# Task statement:
Below are entries; print them exactly from the first line through the one containing "BUTTON1 pin SIG: A2 -> D6".

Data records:
★ ★ ★ ★ ★
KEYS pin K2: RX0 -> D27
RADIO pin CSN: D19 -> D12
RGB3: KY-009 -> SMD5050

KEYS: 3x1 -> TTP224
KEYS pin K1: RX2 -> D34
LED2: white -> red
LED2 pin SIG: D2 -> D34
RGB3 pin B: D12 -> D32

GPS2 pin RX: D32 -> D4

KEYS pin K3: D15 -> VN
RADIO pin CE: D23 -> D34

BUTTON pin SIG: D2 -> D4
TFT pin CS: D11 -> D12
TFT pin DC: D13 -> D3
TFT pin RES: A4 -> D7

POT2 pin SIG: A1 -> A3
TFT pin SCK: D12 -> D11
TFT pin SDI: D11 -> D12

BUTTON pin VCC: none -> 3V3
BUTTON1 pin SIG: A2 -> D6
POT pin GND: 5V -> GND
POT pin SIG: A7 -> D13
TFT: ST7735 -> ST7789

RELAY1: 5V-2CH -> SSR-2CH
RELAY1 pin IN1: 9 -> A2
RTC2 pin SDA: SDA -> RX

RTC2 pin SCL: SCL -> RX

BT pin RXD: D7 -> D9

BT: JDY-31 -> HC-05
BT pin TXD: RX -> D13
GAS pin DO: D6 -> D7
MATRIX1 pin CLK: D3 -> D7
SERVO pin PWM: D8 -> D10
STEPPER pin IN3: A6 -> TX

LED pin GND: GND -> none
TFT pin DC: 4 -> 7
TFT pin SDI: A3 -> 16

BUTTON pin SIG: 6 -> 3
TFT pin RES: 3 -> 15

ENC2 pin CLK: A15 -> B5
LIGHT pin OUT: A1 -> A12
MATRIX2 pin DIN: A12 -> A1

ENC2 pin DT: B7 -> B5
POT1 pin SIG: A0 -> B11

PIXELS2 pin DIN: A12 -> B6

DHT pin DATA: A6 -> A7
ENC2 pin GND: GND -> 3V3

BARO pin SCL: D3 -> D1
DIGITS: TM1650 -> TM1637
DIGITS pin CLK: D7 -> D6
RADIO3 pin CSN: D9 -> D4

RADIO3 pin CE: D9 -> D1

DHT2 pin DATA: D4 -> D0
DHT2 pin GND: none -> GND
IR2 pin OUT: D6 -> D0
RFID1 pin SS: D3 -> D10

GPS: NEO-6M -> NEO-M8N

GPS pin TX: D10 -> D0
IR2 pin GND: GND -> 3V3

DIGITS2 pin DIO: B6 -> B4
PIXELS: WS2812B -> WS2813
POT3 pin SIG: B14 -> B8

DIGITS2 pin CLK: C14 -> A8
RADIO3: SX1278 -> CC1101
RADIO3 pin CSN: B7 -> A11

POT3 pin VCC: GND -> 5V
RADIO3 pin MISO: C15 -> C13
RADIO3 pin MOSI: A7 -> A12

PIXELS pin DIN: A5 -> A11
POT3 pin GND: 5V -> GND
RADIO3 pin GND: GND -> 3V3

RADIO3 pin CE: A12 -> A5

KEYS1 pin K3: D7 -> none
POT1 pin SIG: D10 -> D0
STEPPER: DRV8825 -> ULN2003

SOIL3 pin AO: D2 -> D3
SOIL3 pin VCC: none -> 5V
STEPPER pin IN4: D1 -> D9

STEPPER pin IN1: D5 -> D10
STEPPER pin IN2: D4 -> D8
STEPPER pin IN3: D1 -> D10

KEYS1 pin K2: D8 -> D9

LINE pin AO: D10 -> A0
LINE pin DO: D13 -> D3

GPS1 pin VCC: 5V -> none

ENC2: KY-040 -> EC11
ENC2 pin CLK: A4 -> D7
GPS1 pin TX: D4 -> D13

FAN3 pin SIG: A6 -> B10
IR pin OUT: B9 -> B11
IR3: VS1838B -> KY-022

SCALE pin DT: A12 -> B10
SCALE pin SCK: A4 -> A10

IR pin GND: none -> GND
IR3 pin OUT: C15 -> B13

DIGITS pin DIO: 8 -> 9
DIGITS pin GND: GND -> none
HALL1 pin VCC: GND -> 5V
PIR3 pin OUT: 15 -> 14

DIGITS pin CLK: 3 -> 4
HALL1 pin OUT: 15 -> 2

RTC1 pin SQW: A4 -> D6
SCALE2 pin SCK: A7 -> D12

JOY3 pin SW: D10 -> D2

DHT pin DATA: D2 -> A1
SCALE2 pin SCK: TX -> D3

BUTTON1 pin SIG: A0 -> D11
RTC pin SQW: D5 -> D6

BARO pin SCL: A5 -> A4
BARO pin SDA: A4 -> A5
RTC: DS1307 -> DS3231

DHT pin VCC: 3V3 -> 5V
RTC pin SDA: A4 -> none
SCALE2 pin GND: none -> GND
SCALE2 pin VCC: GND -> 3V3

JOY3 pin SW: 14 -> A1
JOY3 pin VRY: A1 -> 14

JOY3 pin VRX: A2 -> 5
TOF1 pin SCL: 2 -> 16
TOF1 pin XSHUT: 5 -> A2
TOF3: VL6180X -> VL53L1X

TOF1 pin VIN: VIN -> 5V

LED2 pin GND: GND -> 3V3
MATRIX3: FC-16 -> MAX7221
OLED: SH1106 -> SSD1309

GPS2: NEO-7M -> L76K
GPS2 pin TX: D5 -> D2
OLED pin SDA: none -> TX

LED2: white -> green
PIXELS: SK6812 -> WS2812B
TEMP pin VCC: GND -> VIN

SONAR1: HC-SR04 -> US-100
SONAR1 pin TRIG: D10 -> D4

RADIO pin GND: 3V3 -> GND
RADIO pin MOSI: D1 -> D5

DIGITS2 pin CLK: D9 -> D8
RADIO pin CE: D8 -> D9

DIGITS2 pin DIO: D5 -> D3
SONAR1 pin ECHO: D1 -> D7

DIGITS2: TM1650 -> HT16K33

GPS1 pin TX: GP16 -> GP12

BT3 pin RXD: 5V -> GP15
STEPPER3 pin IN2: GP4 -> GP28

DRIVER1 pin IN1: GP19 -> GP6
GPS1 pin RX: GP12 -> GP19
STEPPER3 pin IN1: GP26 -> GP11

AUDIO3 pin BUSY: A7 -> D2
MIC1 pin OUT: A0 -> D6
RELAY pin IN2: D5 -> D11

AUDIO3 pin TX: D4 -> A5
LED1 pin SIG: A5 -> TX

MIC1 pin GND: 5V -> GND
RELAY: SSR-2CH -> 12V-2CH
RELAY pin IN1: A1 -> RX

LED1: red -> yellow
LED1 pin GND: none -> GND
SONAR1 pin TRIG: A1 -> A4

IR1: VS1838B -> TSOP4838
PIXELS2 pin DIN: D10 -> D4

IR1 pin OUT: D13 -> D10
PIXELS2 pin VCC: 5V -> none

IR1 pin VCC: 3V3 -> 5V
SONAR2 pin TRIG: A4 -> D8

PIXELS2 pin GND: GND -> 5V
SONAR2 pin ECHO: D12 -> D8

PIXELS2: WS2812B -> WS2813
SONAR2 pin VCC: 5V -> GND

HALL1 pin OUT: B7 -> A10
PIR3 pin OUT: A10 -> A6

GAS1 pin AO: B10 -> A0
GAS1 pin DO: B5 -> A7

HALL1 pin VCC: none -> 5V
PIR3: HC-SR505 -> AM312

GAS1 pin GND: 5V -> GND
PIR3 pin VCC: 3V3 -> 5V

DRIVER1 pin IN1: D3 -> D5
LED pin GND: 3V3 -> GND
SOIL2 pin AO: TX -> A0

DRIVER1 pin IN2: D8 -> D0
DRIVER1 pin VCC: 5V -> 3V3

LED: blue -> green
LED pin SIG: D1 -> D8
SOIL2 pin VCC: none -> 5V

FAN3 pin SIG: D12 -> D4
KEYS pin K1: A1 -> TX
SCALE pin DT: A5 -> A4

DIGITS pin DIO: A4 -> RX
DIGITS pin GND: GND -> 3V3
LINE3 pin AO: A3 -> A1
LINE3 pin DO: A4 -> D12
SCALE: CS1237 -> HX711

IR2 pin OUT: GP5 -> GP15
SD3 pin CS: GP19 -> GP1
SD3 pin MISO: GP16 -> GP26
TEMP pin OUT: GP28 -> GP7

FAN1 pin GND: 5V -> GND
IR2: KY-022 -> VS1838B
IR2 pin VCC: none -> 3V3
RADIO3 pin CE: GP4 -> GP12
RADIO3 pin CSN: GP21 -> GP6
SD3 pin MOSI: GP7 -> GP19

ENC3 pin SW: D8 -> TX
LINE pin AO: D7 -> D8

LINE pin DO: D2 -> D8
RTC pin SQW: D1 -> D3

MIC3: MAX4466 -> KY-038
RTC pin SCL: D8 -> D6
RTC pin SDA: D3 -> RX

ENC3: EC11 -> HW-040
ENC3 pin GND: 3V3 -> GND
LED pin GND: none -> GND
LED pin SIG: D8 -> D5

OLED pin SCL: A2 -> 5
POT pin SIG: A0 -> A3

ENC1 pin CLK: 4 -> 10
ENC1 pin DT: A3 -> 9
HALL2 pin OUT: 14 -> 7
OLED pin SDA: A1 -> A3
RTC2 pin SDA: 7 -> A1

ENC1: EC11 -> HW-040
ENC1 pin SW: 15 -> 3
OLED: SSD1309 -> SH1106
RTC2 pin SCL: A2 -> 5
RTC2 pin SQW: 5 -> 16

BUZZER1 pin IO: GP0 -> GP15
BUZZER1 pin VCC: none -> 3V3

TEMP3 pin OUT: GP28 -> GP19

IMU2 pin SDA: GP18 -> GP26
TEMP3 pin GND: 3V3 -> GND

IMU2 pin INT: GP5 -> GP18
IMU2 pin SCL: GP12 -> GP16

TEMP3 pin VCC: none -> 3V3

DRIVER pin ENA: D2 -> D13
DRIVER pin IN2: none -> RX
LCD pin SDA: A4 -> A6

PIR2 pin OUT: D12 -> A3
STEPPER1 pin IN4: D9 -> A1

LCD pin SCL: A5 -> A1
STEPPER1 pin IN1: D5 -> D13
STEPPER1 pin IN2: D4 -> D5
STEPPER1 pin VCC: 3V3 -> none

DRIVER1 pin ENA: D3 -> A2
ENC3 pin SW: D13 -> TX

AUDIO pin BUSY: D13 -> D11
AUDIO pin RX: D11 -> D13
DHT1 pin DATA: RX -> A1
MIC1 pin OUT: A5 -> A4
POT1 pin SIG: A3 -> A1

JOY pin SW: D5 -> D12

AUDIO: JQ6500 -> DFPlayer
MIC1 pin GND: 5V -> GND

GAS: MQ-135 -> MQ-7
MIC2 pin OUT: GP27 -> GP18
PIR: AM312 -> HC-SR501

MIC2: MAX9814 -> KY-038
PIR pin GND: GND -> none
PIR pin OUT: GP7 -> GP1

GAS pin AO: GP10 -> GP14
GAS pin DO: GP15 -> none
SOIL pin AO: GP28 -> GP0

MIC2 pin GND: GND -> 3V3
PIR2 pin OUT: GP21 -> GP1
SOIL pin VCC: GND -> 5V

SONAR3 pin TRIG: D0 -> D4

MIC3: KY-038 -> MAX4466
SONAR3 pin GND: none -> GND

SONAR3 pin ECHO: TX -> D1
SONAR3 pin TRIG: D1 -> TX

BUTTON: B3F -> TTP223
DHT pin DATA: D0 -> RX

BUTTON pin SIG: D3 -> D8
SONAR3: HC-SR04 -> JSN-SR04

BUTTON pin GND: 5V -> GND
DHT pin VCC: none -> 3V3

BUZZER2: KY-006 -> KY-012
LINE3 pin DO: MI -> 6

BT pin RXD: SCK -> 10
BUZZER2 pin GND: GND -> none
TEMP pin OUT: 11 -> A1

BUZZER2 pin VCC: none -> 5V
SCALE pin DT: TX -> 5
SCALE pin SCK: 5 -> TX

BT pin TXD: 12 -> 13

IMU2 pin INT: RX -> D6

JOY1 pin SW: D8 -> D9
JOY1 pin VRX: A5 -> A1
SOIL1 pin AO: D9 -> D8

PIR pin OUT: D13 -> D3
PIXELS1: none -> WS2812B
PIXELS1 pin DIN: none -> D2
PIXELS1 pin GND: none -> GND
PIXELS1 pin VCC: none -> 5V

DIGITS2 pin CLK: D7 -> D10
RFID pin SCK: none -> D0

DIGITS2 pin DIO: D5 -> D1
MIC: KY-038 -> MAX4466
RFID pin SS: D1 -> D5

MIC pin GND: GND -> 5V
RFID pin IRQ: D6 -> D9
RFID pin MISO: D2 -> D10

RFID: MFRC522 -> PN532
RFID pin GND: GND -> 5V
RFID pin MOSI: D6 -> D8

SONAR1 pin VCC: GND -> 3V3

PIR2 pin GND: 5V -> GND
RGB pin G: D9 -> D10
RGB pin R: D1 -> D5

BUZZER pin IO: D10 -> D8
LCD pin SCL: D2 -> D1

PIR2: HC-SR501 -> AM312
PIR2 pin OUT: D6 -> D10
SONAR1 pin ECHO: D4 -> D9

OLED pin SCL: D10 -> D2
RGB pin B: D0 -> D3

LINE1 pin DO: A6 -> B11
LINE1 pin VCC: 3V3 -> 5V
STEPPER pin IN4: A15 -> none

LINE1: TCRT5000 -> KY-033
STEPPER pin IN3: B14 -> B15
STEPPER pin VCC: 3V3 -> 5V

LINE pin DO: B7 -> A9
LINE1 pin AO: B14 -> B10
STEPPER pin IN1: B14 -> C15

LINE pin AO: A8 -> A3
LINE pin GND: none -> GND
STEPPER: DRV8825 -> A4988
★ ★ ★ ★ ★
# Result below:
KEYS pin K2: RX0 -> D27
RADIO pin CSN: D19 -> D12
RGB3: KY-009 -> SMD5050

KEYS: 3x1 -> TTP224
KEYS pin K1: RX2 -> D34
LED2: white -> red
LED2 pin SIG: D2 -> D34
RGB3 pin B: D12 -> D32

GPS2 pin RX: D32 -> D4

KEYS pin K3: D15 -> VN
RADIO pin CE: D23 -> D34

BUTTON pin SIG: D2 -> D4
TFT pin CS: D11 -> D12
TFT pin DC: D13 -> D3
TFT pin RES: A4 -> D7

POT2 pin SIG: A1 -> A3
TFT pin SCK: D12 -> D11
TFT pin SDI: D11 -> D12

BUTTON pin VCC: none -> 3V3
BUTTON1 pin SIG: A2 -> D6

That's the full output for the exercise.